WHAT THE TASK ASKS | Begin with the line below holding "U104: XNOR (in" and go on through the line holding "R102: none -> 4.7k (GND, IN1)", duplicating each line exactly and leaving out pictures.

╔══

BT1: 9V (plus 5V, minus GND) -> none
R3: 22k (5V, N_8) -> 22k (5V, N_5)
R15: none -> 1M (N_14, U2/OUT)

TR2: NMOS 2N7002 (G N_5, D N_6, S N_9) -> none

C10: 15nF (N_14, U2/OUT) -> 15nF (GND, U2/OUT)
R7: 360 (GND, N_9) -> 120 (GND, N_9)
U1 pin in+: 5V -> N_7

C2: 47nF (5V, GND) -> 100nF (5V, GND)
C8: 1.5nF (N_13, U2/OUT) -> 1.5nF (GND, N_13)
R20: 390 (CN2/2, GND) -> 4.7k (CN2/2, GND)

╚══
╔══

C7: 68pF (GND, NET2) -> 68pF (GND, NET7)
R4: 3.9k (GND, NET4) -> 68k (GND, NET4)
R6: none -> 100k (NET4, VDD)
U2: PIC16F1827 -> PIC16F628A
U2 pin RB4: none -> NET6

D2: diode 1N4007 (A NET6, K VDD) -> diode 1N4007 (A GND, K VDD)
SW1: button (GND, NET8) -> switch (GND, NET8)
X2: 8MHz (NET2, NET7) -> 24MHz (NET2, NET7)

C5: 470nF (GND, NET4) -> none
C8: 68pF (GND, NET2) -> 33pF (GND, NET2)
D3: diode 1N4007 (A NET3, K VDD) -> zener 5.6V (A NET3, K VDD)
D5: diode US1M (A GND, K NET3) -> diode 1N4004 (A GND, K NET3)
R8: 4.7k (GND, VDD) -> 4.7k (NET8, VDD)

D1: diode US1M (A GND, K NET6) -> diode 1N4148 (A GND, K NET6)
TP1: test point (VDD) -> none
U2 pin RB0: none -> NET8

╚══
╔══

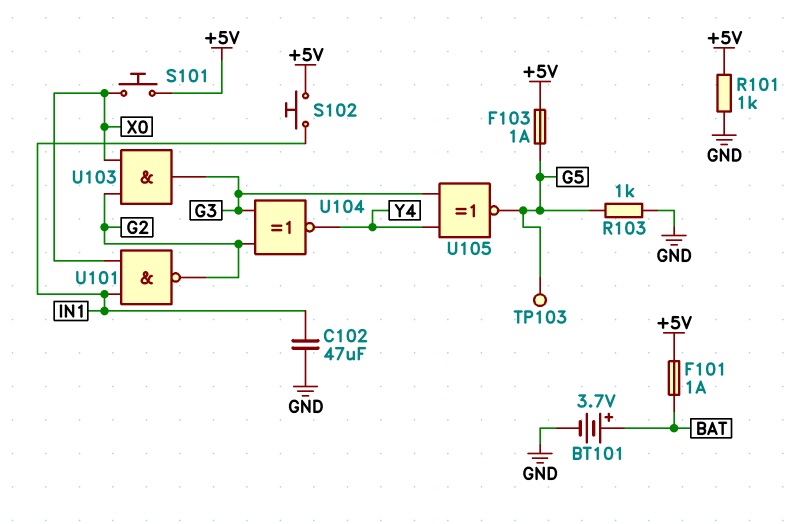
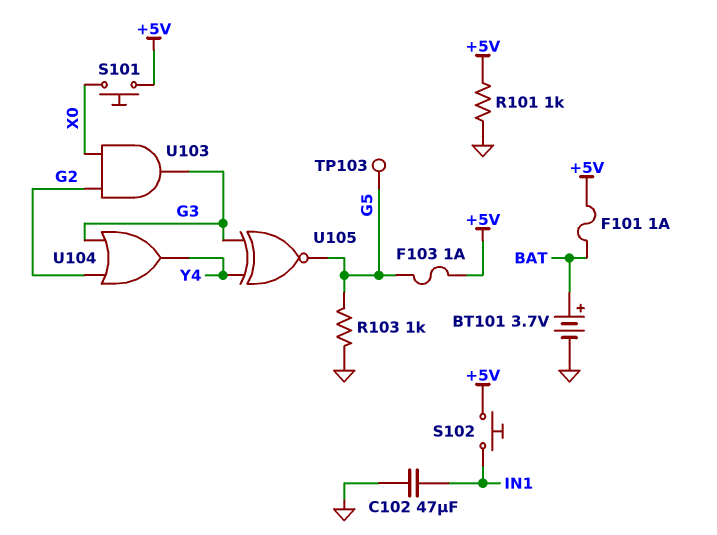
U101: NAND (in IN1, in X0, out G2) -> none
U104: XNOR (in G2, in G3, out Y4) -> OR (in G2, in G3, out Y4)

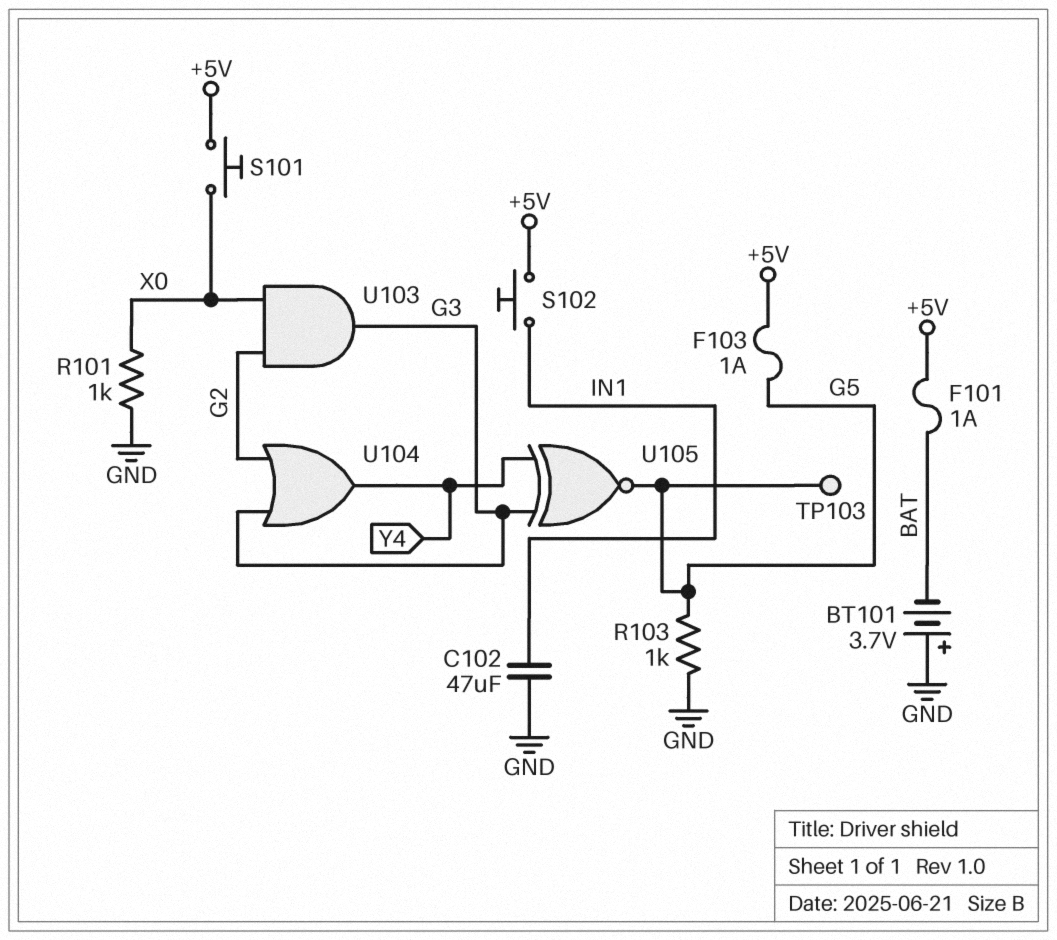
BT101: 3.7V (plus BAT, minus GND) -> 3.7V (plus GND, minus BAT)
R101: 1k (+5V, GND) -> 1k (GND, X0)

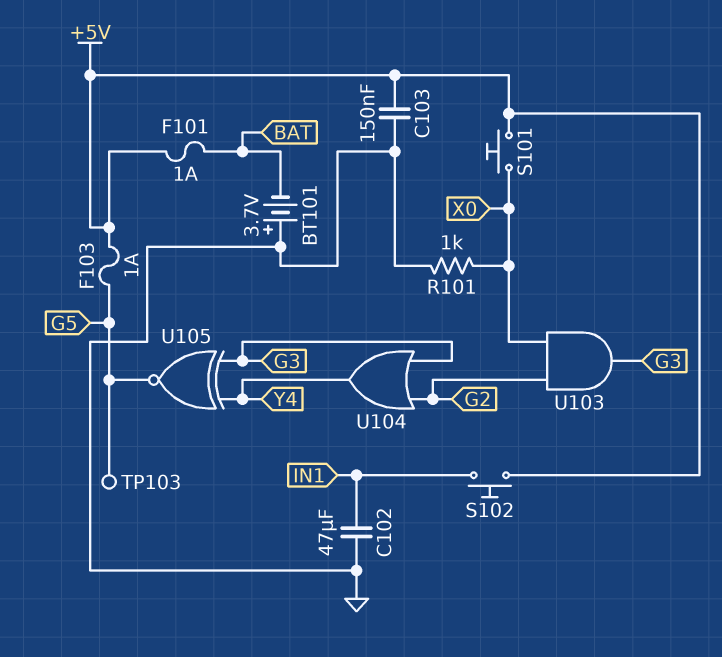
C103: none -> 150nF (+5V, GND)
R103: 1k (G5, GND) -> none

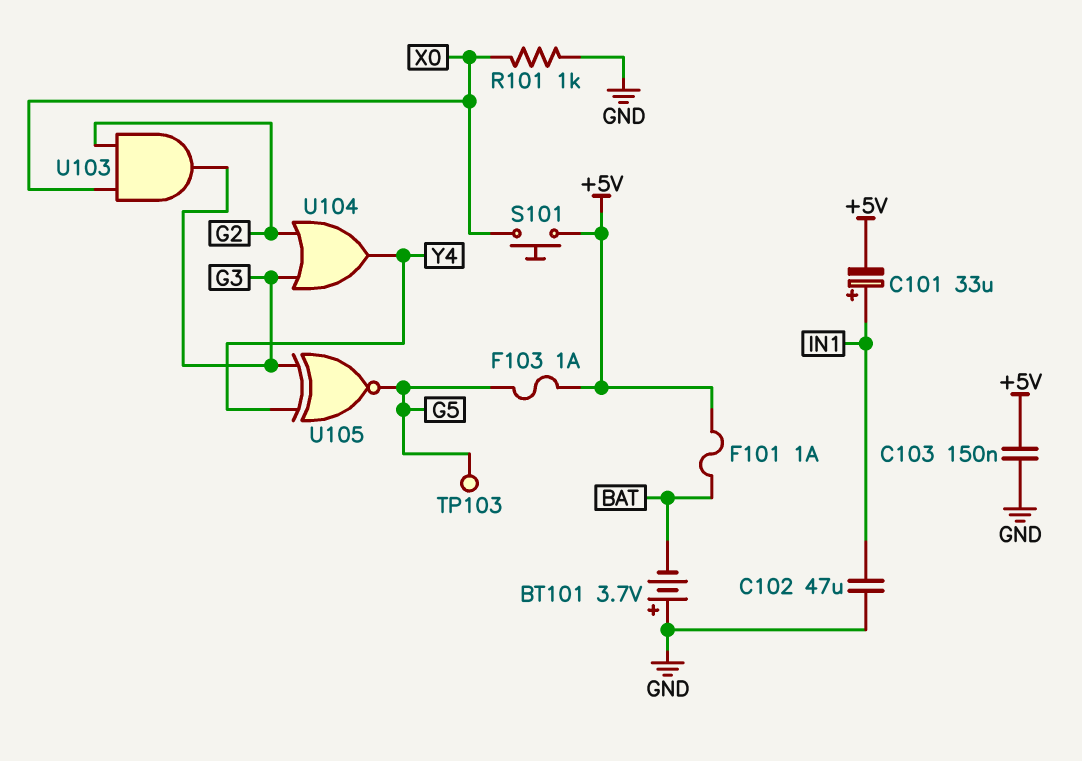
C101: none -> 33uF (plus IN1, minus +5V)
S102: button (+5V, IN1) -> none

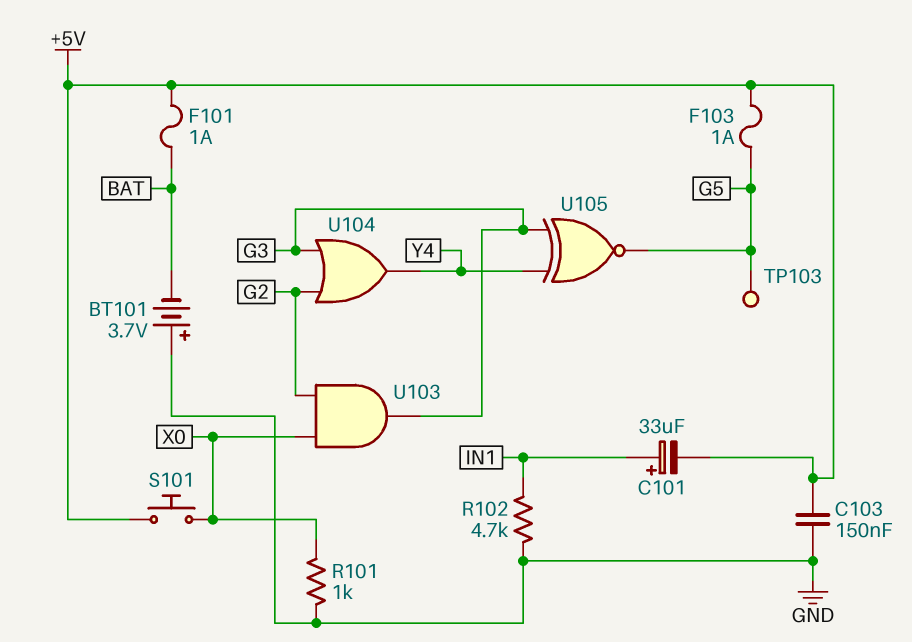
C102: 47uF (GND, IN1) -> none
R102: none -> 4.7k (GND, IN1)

╚══

YOUR RESPONSE |
U104: XNOR (in G2, in G3, out Y4) -> OR (in G2, in G3, out Y4)

BT101: 3.7V (plus BAT, minus GND) -> 3.7V (plus GND, minus BAT)
R101: 1k (+5V, GND) -> 1k (GND, X0)

C103: none -> 150nF (+5V, GND)
R103: 1k (G5, GND) -> none

C101: none -> 33uF (plus IN1, minus +5V)
S102: button (+5V, IN1) -> none

C102: 47uF (GND, IN1) -> none
R102: none -> 4.7k (GND, IN1)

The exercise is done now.